▶ **TASK**:
Look through the listing below and report every line that contains "pink".

▶ **DATA SUPPLIED**:
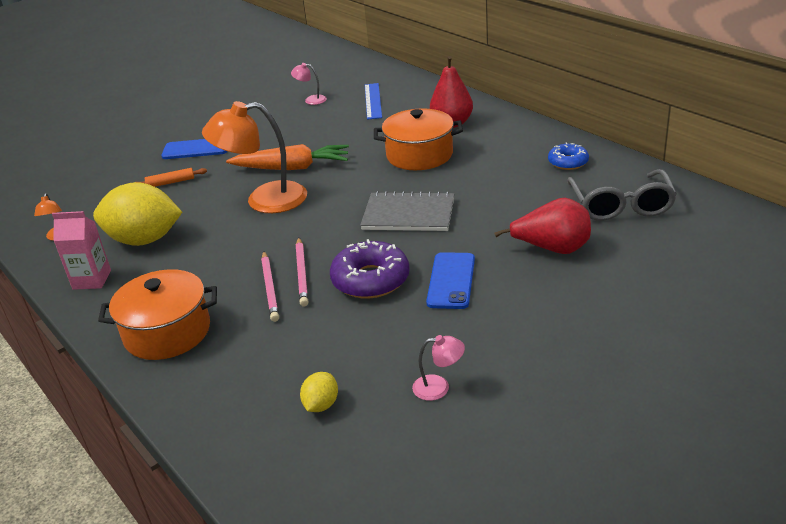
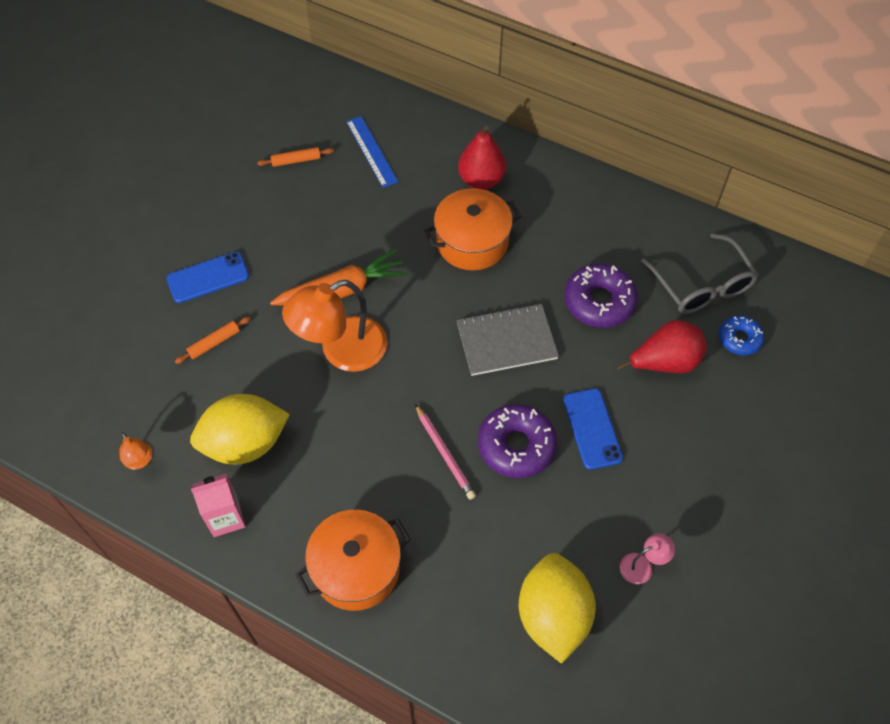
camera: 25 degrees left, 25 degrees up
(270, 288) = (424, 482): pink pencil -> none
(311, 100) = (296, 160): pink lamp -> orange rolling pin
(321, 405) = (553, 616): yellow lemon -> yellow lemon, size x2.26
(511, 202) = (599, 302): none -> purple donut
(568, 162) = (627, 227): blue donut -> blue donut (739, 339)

▶ **OUTPUT**:
(270, 288) = (424, 482): pink pencil -> none
(311, 100) = (296, 160): pink lamp -> orange rolling pin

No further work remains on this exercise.